__WHAT IS BEING ASKED__. Among the lines of the records, please find those that contain the word "lime" and copy them.
=== Section Start ===
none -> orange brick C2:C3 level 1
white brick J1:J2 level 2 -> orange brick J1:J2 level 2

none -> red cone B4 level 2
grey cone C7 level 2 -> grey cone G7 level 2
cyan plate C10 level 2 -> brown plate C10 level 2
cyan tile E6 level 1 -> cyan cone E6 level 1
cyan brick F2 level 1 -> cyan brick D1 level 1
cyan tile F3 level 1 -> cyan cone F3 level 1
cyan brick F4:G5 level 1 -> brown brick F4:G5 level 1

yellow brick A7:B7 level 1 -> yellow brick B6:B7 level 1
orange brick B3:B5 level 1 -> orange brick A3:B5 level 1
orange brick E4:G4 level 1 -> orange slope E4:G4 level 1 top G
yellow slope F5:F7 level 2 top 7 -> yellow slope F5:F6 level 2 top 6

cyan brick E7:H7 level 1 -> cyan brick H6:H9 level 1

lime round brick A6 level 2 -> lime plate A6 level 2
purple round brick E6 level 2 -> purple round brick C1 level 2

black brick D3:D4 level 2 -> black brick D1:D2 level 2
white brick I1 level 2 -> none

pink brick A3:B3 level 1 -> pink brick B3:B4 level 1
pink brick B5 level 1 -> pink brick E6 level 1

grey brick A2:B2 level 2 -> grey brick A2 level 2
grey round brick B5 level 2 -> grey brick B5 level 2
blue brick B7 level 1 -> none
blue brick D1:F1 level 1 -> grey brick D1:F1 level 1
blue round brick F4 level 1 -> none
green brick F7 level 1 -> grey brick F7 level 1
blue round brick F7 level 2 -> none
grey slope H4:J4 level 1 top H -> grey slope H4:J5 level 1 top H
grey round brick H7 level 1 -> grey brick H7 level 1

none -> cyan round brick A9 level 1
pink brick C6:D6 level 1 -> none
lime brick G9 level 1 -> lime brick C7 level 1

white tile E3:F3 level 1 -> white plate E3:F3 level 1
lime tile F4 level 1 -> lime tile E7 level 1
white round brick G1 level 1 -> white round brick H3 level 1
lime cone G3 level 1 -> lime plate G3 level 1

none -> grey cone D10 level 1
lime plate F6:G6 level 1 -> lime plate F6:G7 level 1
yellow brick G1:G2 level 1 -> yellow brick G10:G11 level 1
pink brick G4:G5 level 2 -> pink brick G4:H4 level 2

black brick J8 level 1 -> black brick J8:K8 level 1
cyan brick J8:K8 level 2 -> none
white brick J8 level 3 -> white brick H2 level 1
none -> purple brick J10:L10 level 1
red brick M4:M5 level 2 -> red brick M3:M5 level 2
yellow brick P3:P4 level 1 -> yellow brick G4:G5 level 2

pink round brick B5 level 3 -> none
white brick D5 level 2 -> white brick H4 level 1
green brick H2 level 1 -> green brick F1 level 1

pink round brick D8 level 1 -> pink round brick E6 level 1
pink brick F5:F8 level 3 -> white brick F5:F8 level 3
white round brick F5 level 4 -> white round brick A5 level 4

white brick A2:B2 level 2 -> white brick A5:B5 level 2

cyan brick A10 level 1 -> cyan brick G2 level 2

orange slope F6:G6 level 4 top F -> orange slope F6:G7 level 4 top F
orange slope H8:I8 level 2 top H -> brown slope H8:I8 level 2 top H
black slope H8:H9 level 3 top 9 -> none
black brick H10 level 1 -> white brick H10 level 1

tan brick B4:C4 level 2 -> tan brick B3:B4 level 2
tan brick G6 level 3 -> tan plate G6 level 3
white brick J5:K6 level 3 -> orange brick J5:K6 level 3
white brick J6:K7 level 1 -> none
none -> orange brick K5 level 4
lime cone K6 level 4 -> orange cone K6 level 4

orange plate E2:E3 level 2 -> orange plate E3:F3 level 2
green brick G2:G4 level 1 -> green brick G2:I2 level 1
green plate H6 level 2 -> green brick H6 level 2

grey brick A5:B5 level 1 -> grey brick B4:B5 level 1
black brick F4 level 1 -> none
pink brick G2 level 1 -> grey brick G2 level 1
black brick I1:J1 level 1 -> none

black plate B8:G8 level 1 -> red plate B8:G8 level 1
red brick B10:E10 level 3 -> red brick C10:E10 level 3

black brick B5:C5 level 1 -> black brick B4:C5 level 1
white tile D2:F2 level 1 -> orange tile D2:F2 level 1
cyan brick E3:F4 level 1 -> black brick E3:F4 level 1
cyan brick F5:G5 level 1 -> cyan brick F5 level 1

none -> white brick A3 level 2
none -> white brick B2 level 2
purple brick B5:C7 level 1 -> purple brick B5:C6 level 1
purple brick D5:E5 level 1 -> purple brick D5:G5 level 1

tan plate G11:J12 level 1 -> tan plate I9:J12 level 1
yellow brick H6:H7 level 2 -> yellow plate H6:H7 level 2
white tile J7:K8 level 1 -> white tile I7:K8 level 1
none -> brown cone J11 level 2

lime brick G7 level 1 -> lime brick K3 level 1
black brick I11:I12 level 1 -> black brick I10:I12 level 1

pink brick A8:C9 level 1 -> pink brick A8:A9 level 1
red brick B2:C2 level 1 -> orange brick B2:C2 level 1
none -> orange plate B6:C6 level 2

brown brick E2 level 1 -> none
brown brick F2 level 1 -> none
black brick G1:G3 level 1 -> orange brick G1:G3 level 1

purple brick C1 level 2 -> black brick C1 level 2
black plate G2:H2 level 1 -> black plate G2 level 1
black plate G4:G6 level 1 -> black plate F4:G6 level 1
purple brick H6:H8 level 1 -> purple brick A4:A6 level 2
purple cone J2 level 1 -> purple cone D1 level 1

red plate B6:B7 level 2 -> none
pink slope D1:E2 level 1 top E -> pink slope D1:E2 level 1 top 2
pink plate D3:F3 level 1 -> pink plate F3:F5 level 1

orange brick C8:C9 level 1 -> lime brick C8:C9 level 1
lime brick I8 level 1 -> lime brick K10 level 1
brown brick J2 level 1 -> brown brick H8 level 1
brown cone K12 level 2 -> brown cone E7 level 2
=== Section End ===
__REPLY__.
lime round brick A6 level 2 -> lime plate A6 level 2
lime brick G9 level 1 -> lime brick C7 level 1
lime tile F4 level 1 -> lime tile E7 level 1
lime cone G3 level 1 -> lime plate G3 level 1
lime plate F6:G6 level 1 -> lime plate F6:G7 level 1
lime cone K6 level 4 -> orange cone K6 level 4
lime brick G7 level 1 -> lime brick K3 level 1
orange brick C8:C9 level 1 -> lime brick C8:C9 level 1
lime brick I8 level 1 -> lime brick K10 level 1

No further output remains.